=== Data for this exercise ===

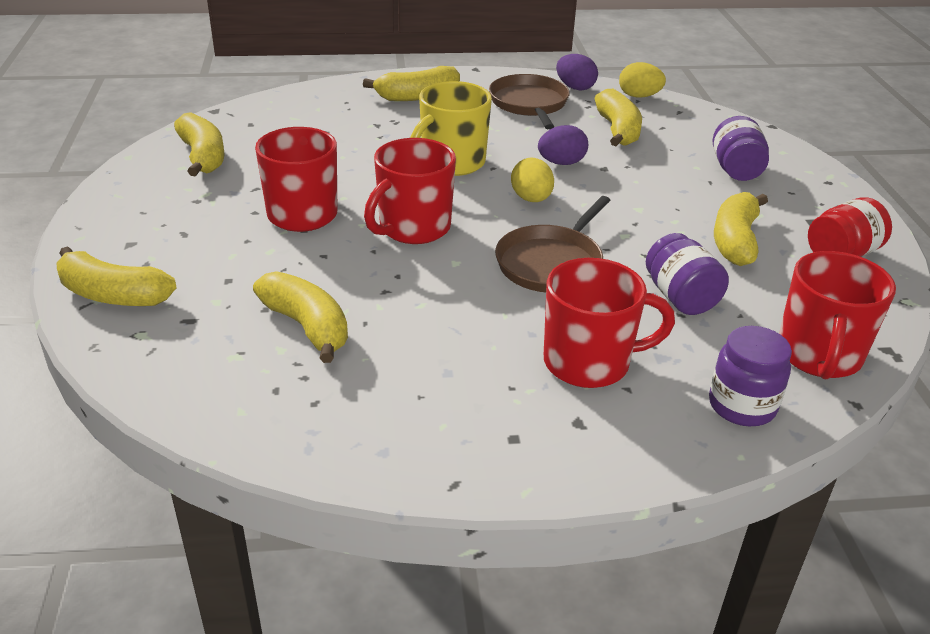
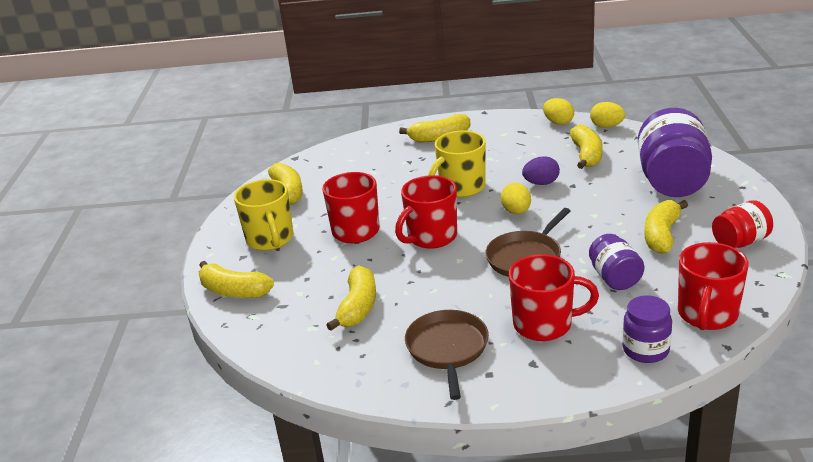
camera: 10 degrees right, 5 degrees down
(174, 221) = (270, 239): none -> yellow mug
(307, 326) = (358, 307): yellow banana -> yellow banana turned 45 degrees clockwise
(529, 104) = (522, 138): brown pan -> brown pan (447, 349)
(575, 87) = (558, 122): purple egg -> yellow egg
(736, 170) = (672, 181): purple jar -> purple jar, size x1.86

===
=== Data for this exercise ===

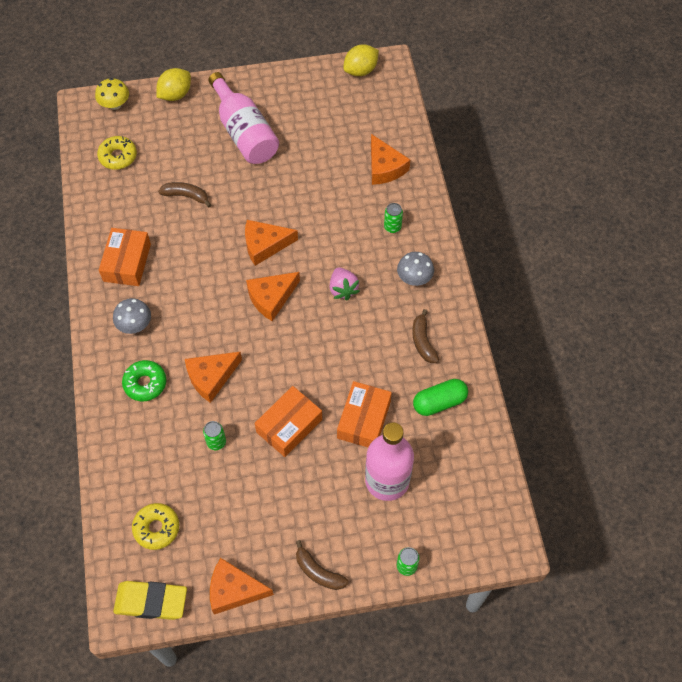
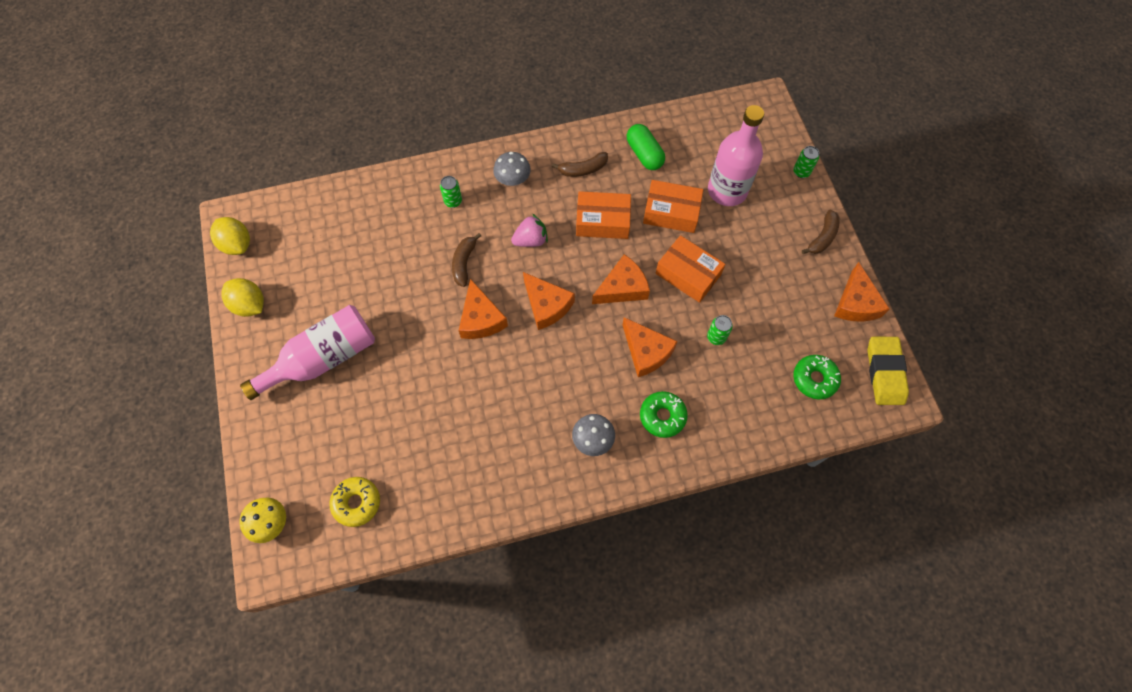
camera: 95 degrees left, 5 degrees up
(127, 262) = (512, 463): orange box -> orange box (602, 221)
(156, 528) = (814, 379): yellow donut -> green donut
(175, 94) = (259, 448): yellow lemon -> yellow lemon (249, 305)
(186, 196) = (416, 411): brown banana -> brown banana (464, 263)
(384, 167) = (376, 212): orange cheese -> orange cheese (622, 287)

===
=== Data for this exercise ===

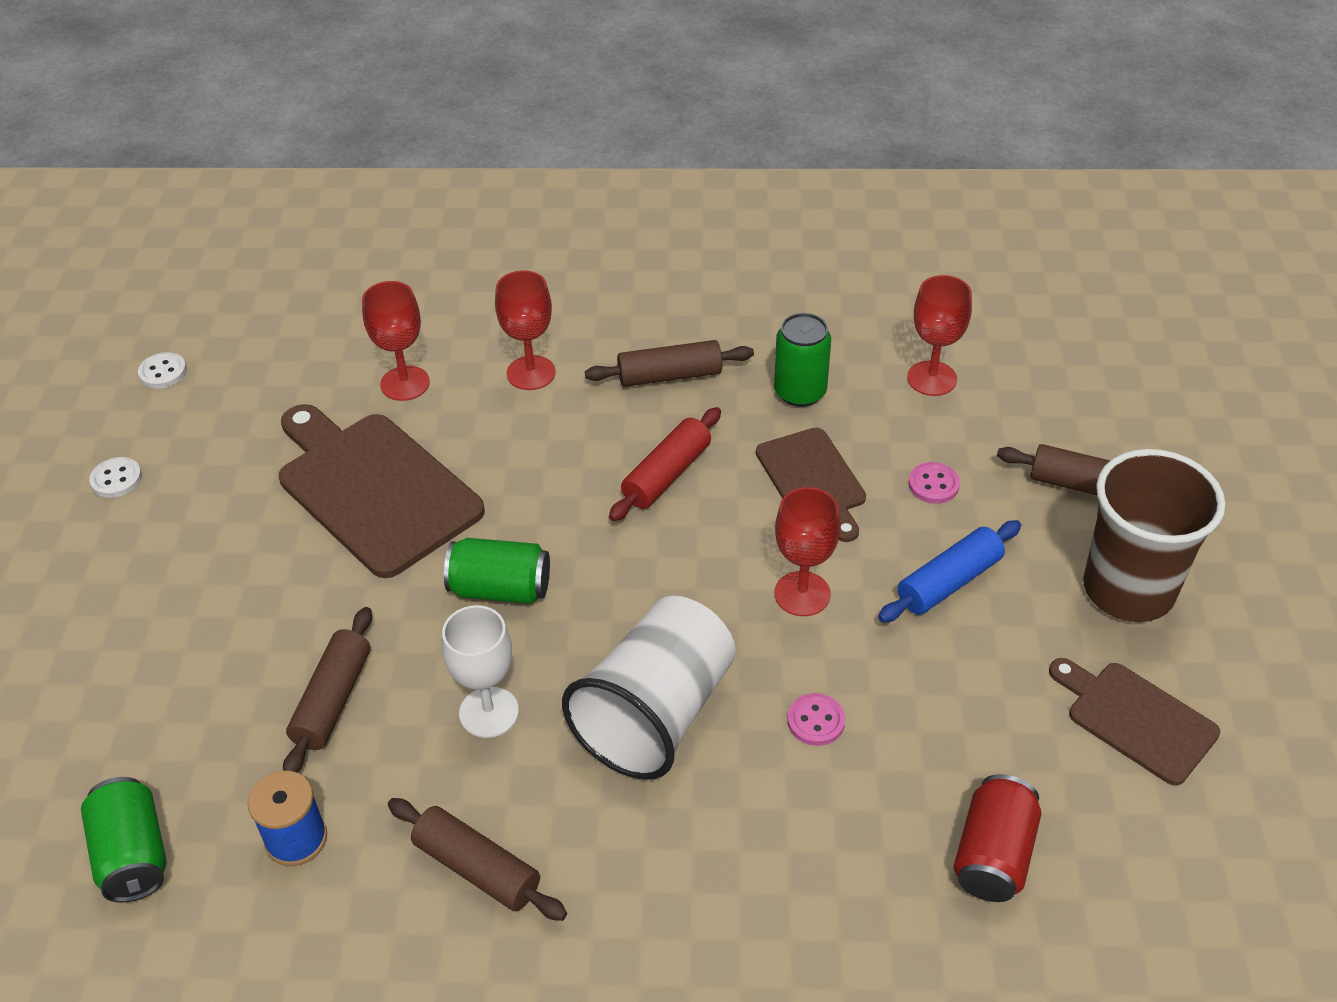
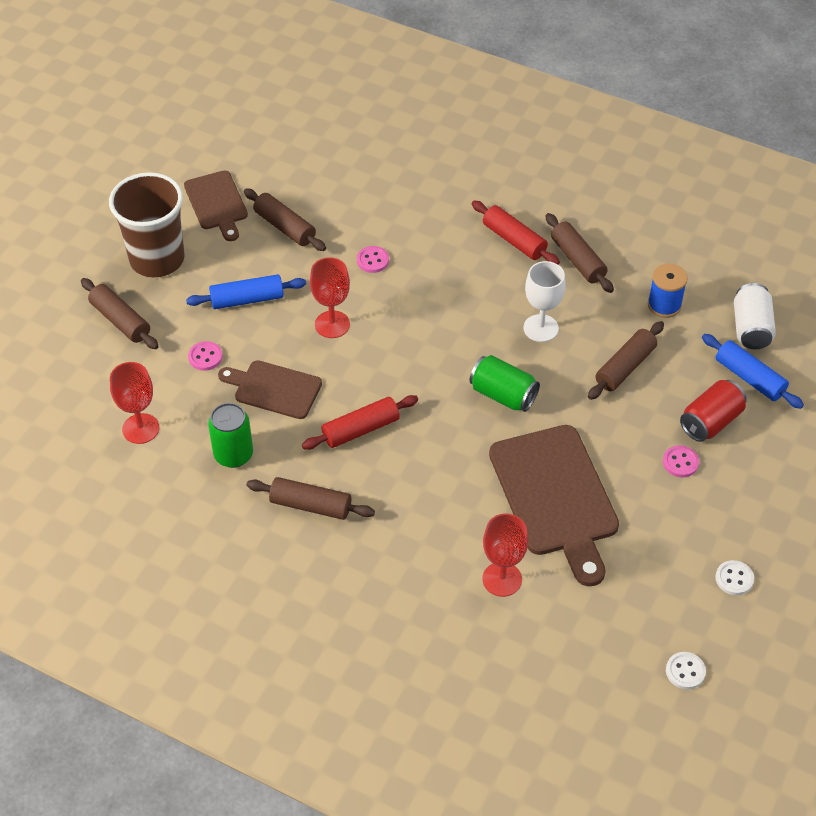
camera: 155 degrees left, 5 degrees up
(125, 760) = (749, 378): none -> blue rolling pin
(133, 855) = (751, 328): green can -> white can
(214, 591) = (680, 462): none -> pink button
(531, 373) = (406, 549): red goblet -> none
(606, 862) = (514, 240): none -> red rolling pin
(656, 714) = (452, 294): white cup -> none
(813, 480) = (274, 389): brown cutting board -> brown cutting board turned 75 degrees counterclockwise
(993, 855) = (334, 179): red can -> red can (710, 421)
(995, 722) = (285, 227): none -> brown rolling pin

===

Task directions: Set down, from the entries above, exactly the lines from the one with "(993, 855) = (334, 179): red" up to and including the one with "(995, 722) = (285, 227): none", and no other lines.

Response:
(993, 855) = (334, 179): red can -> red can (710, 421)
(995, 722) = (285, 227): none -> brown rolling pin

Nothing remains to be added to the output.